JOB
If the records below hold pictures, omit them, and print exactly the lines from the first line through the line containing "(401, 357) = (480, 201): pink", inclusive.

RECORDS FOR PROCESSING
────────────────────────────────────────

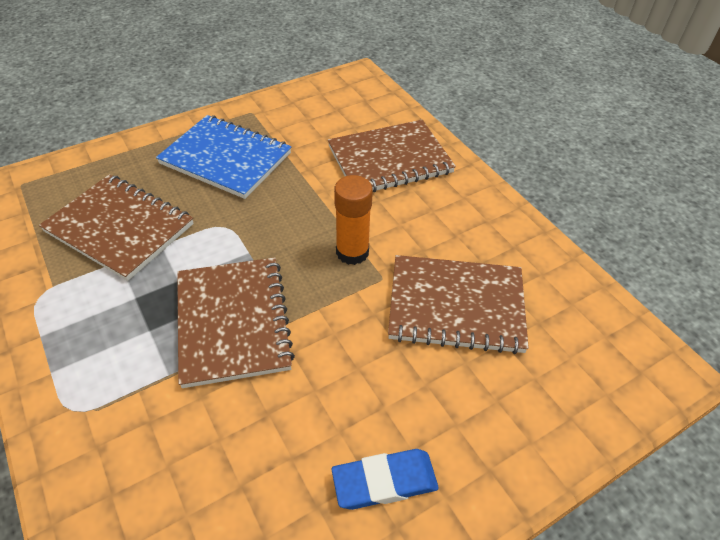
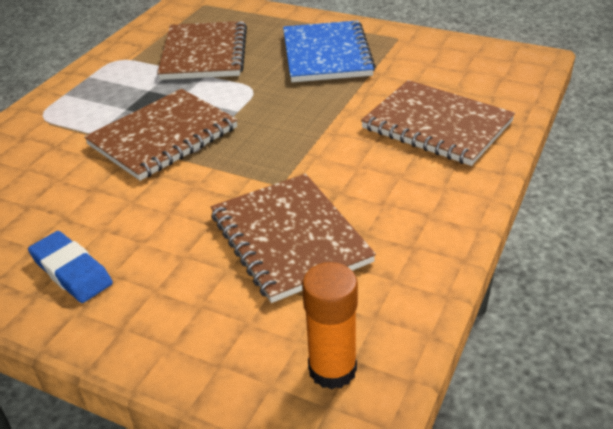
camera: 60 degrees right, 10 degrees down
(352, 252) = (292, 156): orange glue stick -> orange glue stick (332, 369)

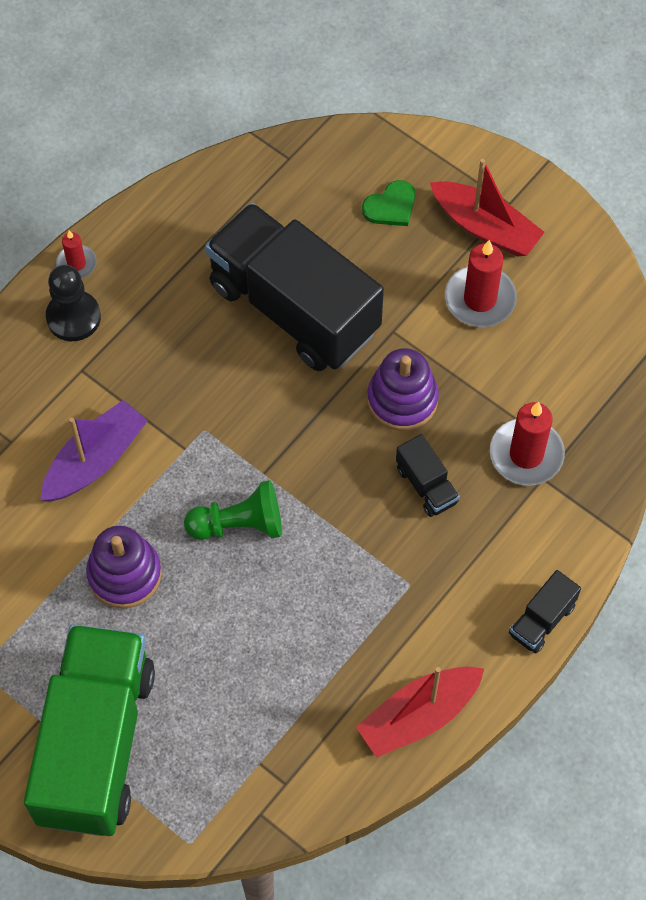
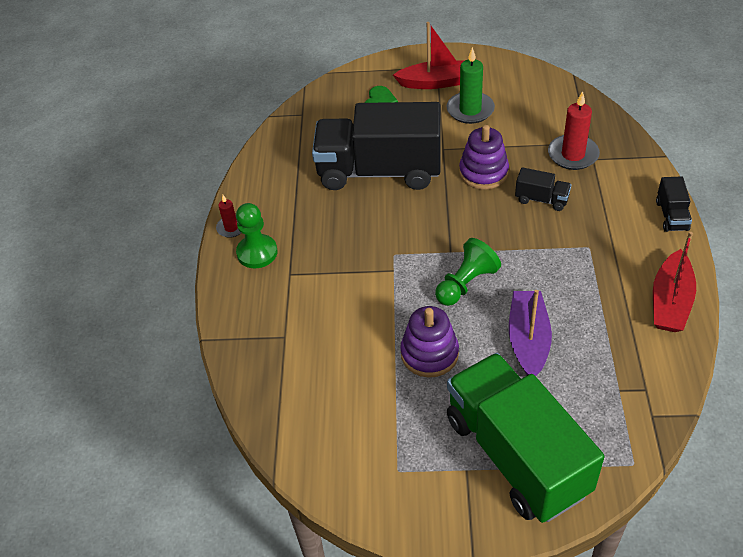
camera: 35 degrees left, 15 degrees down
(73, 317) = (257, 253): black pawn -> green pawn
(95, 460) = (347, 310): purple boat -> purple boat (528, 340)
(480, 299) = (470, 110): red candle -> green candle

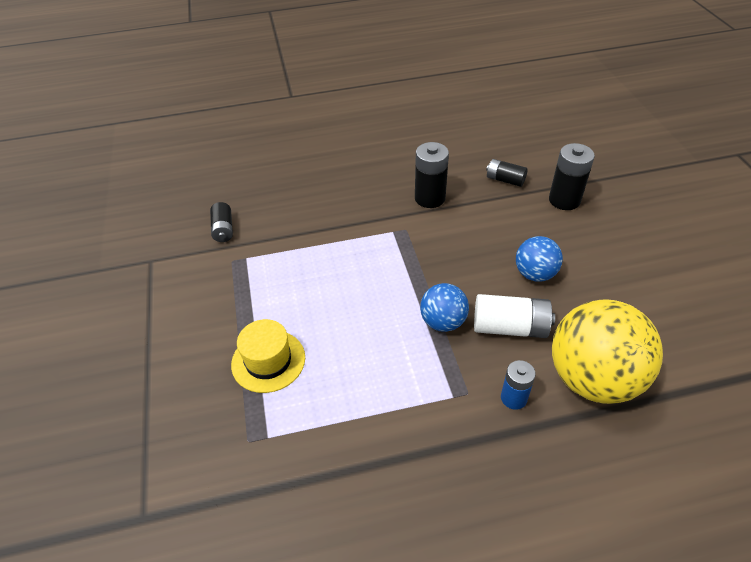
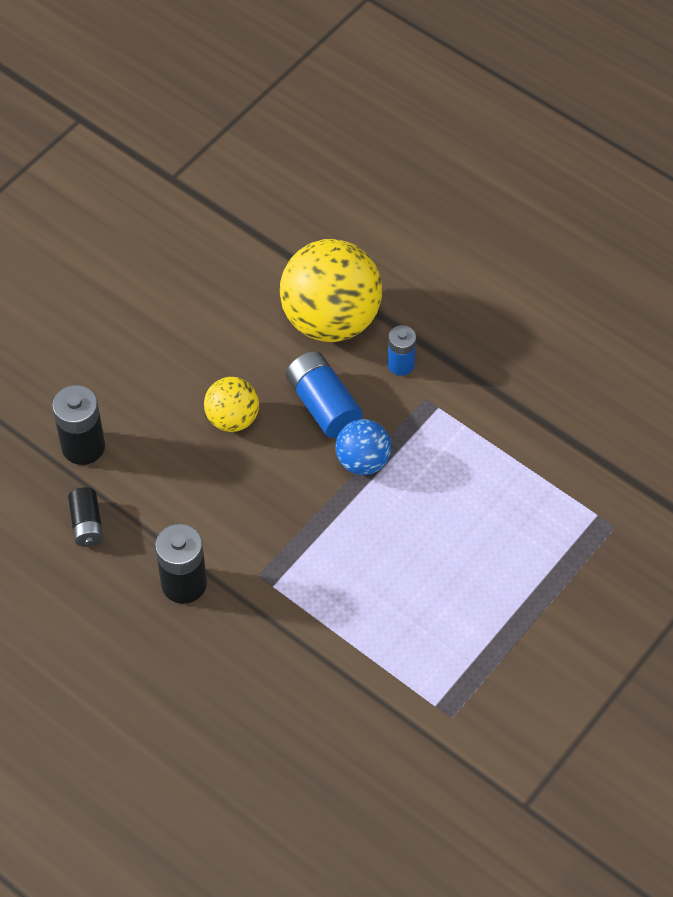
camera: 130 degrees left, 10 degrees up
(223, 229) = (416, 770): black battery -> none
(268, 361) = (532, 574): yellow hat -> none
(510, 327) = (323, 405): white battery -> blue battery
(535, 274) = (232, 419): blue ball -> yellow ball

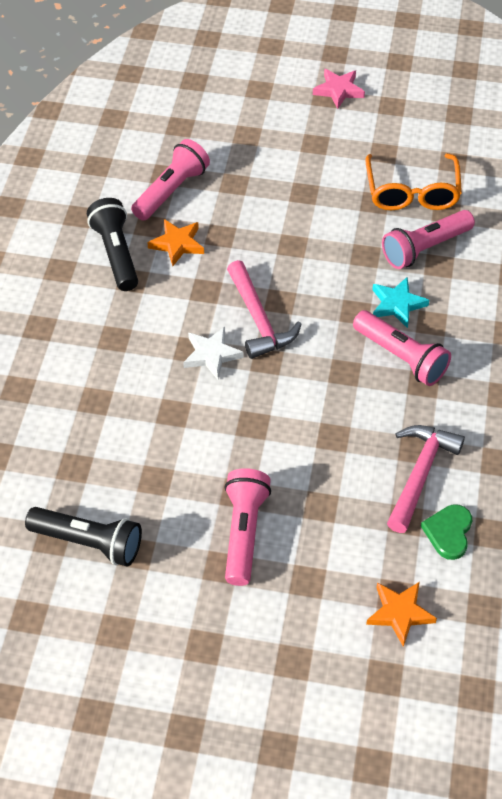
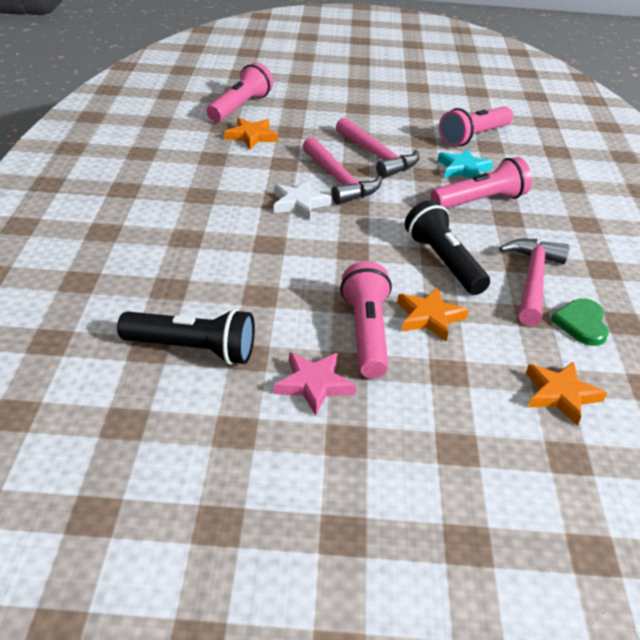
camera: 10 degrees left, 15 degrees down
(116, 254) = (195, 142): black flashlight -> black flashlight (444, 262)
(306, 516) = (429, 317): none -> orange star
(307, 281) = (377, 156): none -> pink hammer
(338, 90) = (369, 57): pink star -> pink star (314, 385)
(401, 357) = (480, 201): pink flashlight -> pink flashlight turned 60 degrees counterclockwise
(412, 192) = (449, 107): orange glasses -> none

────────────────────────────────────────

RESPONSE TO THIS TASK
camera: 60 degrees right, 10 degrees down
(352, 252) = (292, 156): orange glue stick -> orange glue stick (332, 369)

camera: 35 degrees left, 15 degrees down
(73, 317) = (257, 253): black pawn -> green pawn
(95, 460) = (347, 310): purple boat -> purple boat (528, 340)
(480, 299) = (470, 110): red candle -> green candle

camera: 130 degrees left, 10 degrees up
(223, 229) = (416, 770): black battery -> none
(268, 361) = (532, 574): yellow hat -> none
(510, 327) = (323, 405): white battery -> blue battery
(535, 274) = (232, 419): blue ball -> yellow ball

camera: 10 degrees left, 15 degrees down
(116, 254) = (195, 142): black flashlight -> black flashlight (444, 262)
(306, 516) = (429, 317): none -> orange star
(307, 281) = (377, 156): none -> pink hammer
(338, 90) = (369, 57): pink star -> pink star (314, 385)
(401, 357) = (480, 201): pink flashlight -> pink flashlight turned 60 degrees counterclockwise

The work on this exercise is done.